→ Required work: Copy exactly the line that contains "IC2 pin in-: VX -> VN" plus all remaining lines of the data, and leave out every line before it.

──────── Records to process ────────

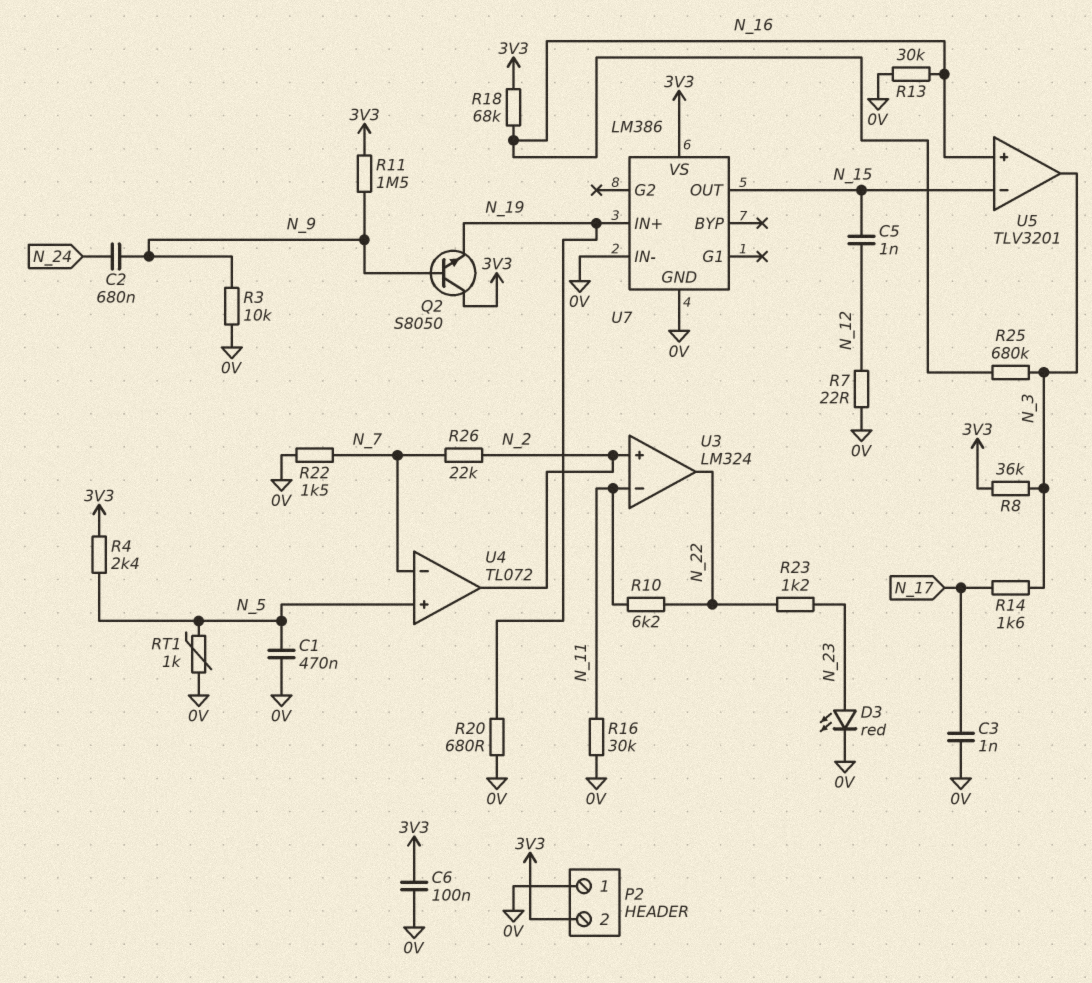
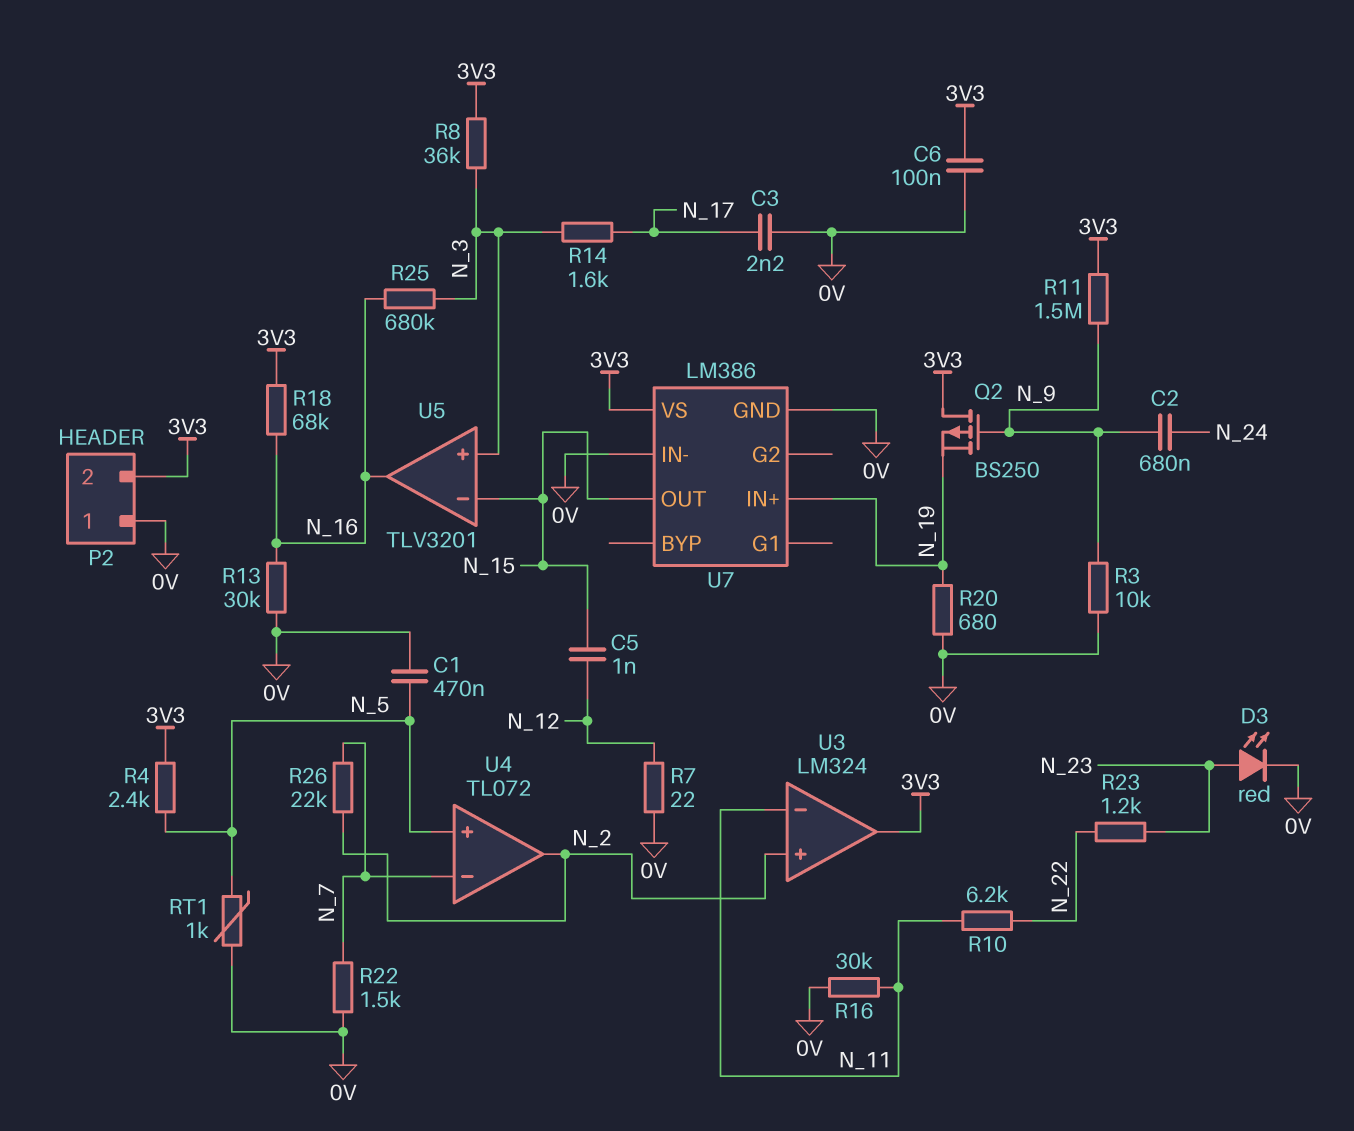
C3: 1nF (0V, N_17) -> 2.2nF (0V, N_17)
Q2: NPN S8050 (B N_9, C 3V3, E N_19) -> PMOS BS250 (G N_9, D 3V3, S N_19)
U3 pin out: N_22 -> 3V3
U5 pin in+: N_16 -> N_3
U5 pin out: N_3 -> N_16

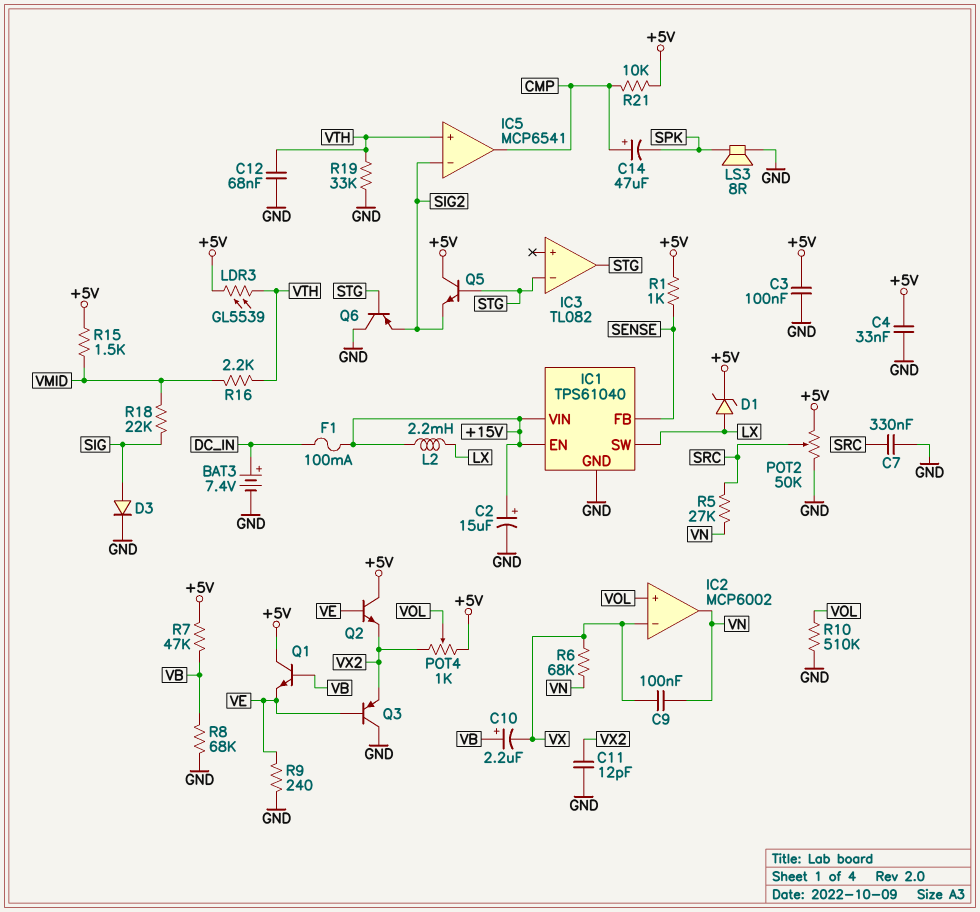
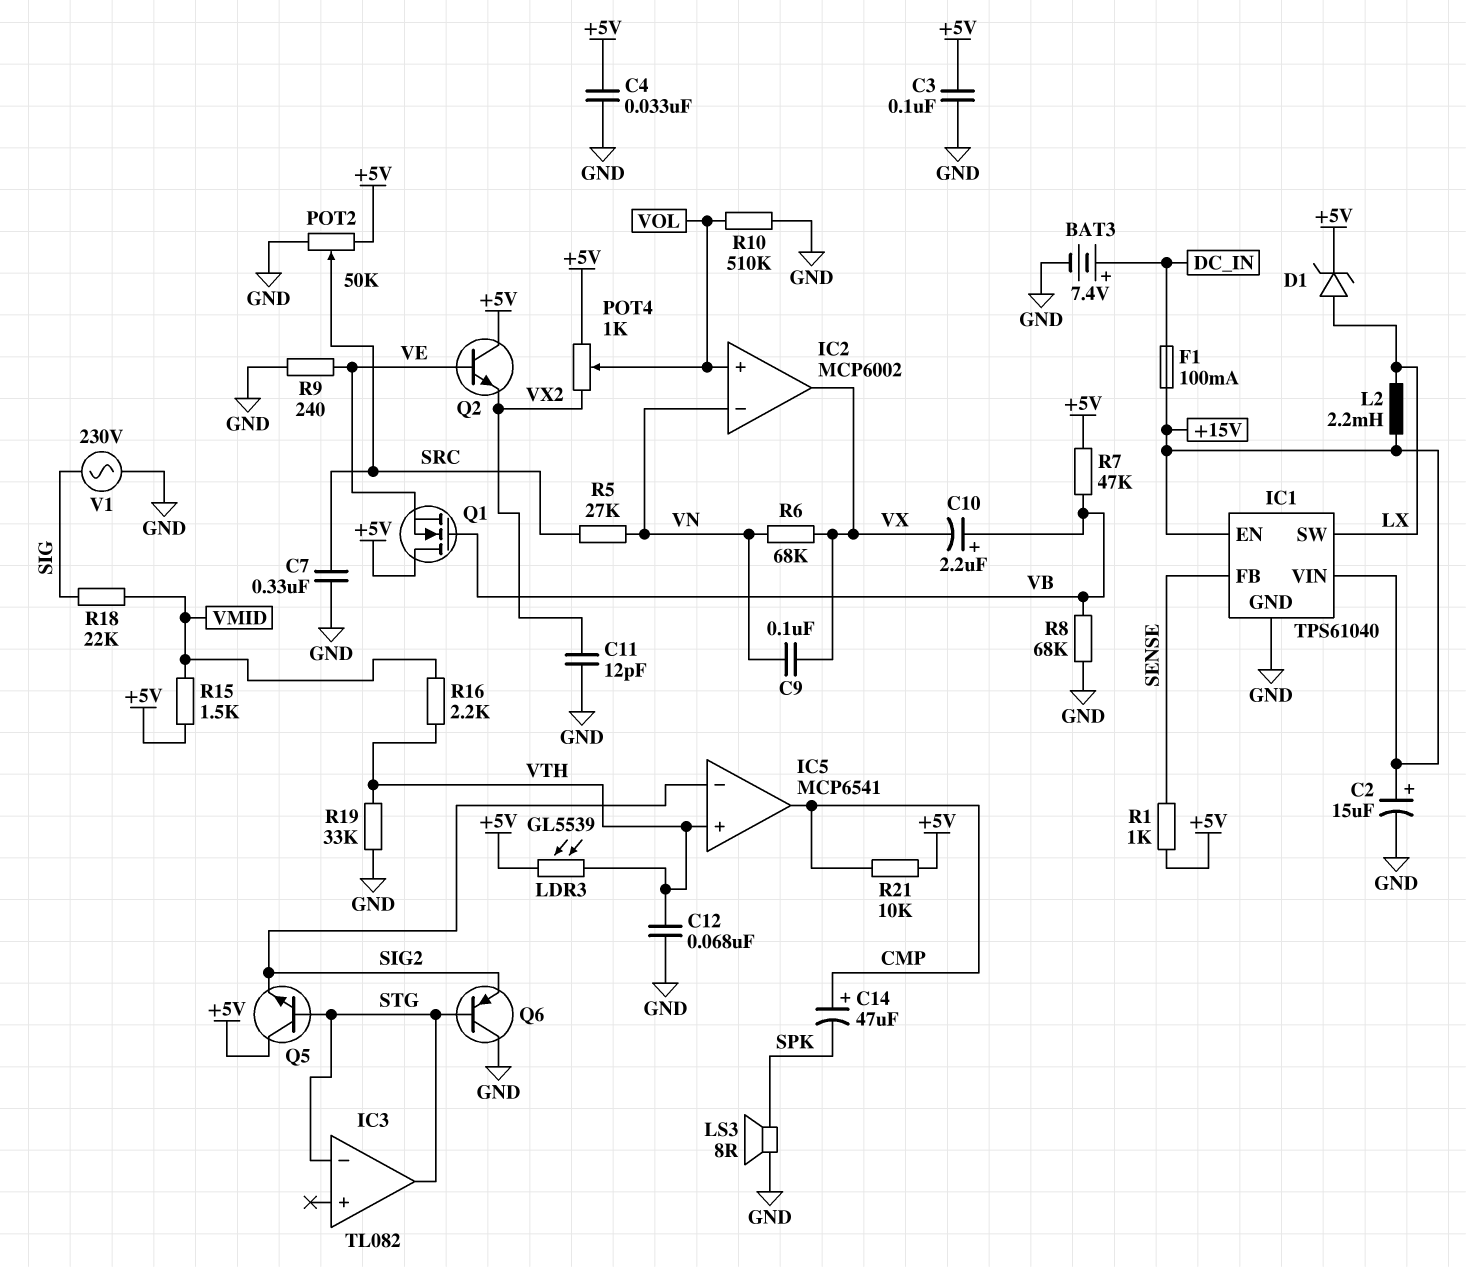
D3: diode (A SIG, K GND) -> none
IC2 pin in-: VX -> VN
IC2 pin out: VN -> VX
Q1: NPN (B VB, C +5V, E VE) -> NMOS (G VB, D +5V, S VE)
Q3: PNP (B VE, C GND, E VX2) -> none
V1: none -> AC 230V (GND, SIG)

────────

→ Finished exercise:
IC2 pin in-: VX -> VN
IC2 pin out: VN -> VX
Q1: NPN (B VB, C +5V, E VE) -> NMOS (G VB, D +5V, S VE)
Q3: PNP (B VE, C GND, E VX2) -> none
V1: none -> AC 230V (GND, SIG)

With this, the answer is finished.